● Task to carry out
Give back the line below containing "building: [88,186,133,258] -> none" and every later line, exactly.

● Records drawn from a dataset
........

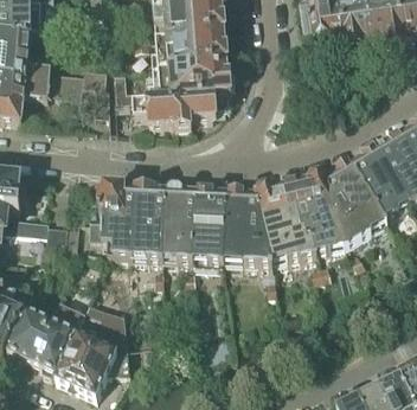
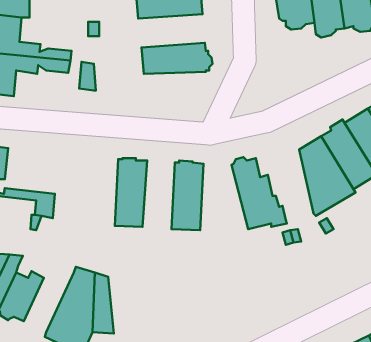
building: [154,32,225,68] -> none
building: [131,94,226,127] -> none
building: [280,173,341,252] -> none
building: [88,186,133,258] -> none
building: [159,187,193,262] -> none
building: [220,192,275,293] -> none
building: [32,296,85,374] -> none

........

● The answer
building: [88,186,133,258] -> none
building: [159,187,193,262] -> none
building: [220,192,275,293] -> none
building: [32,296,85,374] -> none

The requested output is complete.